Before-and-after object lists
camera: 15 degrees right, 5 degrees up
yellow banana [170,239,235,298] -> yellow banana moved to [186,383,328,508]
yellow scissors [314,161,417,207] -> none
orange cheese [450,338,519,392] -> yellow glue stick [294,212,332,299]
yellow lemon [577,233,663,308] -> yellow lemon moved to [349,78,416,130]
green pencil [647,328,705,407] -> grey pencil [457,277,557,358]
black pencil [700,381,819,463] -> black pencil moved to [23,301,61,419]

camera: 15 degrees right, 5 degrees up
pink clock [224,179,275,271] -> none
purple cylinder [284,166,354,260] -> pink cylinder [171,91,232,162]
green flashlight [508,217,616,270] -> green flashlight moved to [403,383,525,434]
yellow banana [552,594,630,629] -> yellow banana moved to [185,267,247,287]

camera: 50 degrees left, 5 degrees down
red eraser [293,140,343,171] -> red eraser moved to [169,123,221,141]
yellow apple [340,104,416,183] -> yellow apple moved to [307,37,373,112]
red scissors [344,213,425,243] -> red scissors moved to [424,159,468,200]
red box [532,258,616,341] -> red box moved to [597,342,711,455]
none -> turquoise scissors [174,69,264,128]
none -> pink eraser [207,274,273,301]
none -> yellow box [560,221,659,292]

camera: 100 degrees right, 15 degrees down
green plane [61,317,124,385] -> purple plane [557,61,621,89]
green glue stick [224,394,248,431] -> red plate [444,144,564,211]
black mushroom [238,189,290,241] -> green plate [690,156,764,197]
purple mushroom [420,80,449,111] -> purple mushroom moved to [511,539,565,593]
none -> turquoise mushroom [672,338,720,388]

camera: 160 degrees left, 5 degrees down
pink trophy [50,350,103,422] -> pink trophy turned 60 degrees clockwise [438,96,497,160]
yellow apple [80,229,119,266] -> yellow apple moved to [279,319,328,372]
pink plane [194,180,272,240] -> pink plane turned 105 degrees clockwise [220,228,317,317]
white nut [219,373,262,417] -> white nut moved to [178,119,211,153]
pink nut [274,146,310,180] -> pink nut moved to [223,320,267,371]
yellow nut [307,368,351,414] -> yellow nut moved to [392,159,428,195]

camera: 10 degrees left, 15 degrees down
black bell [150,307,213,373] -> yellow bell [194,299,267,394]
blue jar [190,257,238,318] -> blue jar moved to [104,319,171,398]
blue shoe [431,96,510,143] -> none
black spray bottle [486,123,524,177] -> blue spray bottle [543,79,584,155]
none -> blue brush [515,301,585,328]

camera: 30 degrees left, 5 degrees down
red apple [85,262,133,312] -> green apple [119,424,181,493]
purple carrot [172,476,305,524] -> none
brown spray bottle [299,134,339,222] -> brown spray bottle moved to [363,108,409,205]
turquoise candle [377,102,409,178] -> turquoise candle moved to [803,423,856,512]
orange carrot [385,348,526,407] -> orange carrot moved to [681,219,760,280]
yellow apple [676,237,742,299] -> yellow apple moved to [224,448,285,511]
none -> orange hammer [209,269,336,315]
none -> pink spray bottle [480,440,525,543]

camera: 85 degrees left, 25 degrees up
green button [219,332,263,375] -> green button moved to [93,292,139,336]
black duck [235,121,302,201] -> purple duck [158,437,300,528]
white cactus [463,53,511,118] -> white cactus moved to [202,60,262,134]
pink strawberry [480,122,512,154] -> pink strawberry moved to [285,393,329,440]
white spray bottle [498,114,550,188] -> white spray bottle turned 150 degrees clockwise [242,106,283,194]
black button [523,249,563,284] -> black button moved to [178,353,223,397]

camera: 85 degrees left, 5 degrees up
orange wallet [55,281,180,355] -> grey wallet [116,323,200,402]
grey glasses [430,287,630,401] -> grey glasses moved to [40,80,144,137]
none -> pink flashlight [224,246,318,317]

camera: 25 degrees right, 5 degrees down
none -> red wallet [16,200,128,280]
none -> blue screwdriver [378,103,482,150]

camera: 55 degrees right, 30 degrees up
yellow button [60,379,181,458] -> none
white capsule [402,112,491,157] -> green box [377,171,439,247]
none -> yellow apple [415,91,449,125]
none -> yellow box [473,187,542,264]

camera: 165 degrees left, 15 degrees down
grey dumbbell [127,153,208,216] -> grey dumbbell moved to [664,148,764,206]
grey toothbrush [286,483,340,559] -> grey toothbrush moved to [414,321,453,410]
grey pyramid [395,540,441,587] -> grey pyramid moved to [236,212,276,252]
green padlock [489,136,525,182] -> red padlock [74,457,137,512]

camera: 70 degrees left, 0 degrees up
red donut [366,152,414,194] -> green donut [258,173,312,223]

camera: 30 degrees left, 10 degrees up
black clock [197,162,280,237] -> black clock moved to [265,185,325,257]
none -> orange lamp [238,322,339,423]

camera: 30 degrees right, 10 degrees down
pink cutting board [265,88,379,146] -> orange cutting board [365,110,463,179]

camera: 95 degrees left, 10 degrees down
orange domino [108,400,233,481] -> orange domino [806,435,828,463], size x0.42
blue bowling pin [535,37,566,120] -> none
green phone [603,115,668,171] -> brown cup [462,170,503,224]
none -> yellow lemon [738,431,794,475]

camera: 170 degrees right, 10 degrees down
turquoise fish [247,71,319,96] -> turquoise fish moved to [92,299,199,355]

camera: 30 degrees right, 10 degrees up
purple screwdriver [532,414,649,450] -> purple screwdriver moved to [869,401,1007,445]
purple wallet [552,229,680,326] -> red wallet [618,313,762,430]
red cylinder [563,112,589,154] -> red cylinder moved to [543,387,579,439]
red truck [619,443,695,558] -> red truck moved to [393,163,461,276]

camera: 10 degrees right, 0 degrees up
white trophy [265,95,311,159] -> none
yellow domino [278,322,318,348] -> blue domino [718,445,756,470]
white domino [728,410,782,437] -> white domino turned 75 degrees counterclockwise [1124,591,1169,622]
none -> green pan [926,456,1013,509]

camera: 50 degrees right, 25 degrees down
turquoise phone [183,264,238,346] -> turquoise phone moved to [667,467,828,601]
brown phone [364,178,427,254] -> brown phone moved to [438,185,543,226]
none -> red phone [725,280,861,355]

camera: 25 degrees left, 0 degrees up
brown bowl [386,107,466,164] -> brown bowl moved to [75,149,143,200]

### [Prompt]
Only the lines above from the line containing "white cactus [463,53,511,118]" through the line containing "white capsule [402,112,491,157]" should be retyped, exactly and with both ends included.

### [Answer section]
white cactus [463,53,511,118] -> white cactus moved to [202,60,262,134]
pink strawberry [480,122,512,154] -> pink strawberry moved to [285,393,329,440]
white spray bottle [498,114,550,188] -> white spray bottle turned 150 degrees clockwise [242,106,283,194]
black button [523,249,563,284] -> black button moved to [178,353,223,397]

camera: 85 degrees left, 5 degrees up
orange wallet [55,281,180,355] -> grey wallet [116,323,200,402]
grey glasses [430,287,630,401] -> grey glasses moved to [40,80,144,137]
none -> pink flashlight [224,246,318,317]

camera: 25 degrees right, 5 degrees down
none -> red wallet [16,200,128,280]
none -> blue screwdriver [378,103,482,150]

camera: 55 degrees right, 30 degrees up
yellow button [60,379,181,458] -> none
white capsule [402,112,491,157] -> green box [377,171,439,247]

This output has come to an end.